**Instructions to follow**
Locate each line in the data below that contains the string "kern" and copy those lines out. Treat uppercase and lowercase as different.

**Exercise input**
* * * * * * * * *

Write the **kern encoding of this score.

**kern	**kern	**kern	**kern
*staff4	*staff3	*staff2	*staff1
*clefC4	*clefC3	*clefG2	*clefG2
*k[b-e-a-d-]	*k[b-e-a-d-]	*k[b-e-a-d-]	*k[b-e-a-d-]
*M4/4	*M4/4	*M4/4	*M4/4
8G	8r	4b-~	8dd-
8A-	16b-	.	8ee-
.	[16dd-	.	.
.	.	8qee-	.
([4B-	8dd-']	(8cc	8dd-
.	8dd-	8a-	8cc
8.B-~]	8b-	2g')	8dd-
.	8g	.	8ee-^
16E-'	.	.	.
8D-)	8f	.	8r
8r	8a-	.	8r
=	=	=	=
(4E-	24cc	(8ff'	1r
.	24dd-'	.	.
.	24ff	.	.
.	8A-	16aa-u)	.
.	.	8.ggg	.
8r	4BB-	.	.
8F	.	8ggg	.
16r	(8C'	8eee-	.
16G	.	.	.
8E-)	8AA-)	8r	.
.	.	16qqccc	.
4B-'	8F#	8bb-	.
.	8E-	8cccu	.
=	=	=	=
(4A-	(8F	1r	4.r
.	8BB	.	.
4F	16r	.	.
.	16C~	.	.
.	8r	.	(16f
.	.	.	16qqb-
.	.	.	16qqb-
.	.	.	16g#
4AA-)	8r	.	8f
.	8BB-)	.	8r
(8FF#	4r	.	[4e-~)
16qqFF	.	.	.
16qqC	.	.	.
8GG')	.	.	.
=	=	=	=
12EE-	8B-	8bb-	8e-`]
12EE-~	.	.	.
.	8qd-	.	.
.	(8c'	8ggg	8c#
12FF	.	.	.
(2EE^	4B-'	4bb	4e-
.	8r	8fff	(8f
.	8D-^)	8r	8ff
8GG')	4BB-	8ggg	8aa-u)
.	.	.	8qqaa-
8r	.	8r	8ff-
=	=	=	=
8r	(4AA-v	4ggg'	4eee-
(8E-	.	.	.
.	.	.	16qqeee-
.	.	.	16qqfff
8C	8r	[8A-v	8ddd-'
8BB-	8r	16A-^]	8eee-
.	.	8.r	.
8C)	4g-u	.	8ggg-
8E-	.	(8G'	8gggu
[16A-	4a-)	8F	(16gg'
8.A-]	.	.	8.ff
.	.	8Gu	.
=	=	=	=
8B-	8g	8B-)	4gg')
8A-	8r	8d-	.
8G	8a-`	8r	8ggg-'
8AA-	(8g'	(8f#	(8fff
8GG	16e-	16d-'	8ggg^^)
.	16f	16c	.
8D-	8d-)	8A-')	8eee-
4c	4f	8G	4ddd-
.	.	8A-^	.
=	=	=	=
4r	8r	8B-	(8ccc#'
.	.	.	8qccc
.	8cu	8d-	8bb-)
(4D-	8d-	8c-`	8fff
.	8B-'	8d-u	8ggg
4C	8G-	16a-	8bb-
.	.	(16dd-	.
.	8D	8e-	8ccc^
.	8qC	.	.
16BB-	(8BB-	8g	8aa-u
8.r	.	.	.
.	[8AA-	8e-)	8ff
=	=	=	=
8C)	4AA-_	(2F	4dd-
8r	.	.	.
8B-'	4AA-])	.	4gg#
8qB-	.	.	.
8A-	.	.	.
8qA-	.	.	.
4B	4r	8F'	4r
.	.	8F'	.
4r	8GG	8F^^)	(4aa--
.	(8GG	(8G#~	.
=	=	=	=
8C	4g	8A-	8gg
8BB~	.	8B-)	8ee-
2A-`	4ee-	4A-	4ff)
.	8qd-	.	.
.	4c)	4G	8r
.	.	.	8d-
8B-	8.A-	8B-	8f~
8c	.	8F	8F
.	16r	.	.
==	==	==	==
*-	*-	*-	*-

* * * * * * * * *

**Expected answer**
Write the **kern encoding of this score.
**kern	**kern	**kern	**kern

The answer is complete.